What lines in the entries hold the string "none"? List them.
RECORDED INFORMATION Block Start
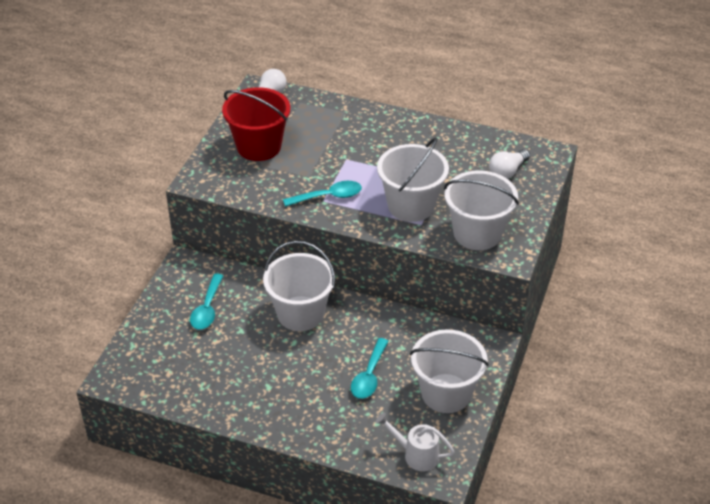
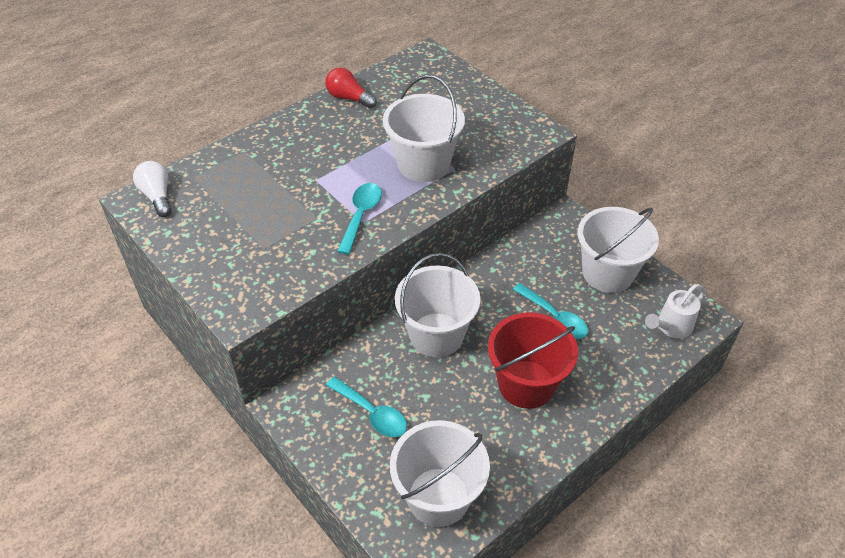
camera: 60 degrees left, 5 degrees up
red bucket [222,87,290,161] -> red bucket moved to [488,312,578,409]
white bucket [444,171,519,250] -> white bucket moved to [390,420,490,527]
white light bulb [489,149,530,179] -> none
none -> red light bulb [325,68,377,108]

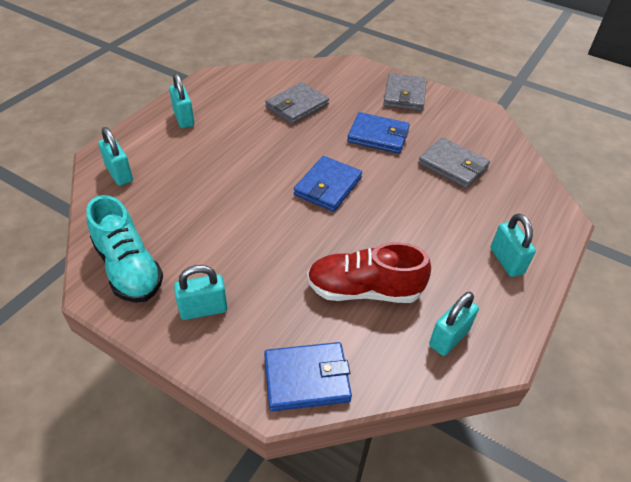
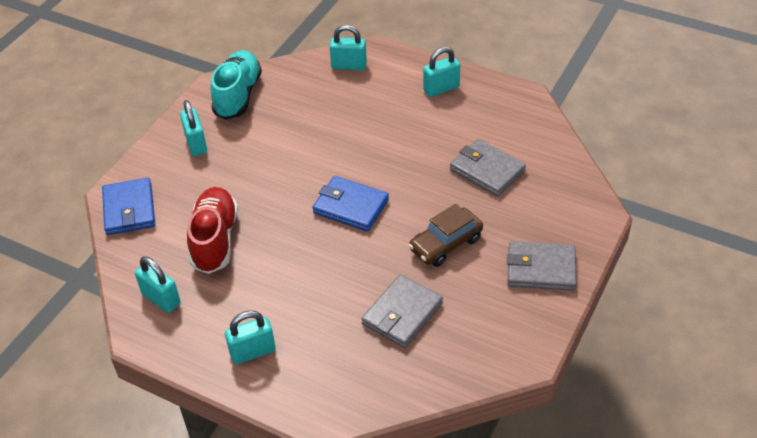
camera: 90 degrees right, 0 degrees up
turquoise shoe [87,195,163,303] -> turquoise shoe turned 135 degrees clockwise [210,50,262,120]
turquoise padlock [98,127,133,186] -> turquoise padlock turned 45 degrees clockwise [330,25,367,70]
blue wallet [347,112,410,154] -> brown car [408,204,483,267]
RECORDED INFORMATION Block End
THE COMPLETED TASK:
white light bulb [489,149,530,179] -> none
none -> red light bulb [325,68,377,108]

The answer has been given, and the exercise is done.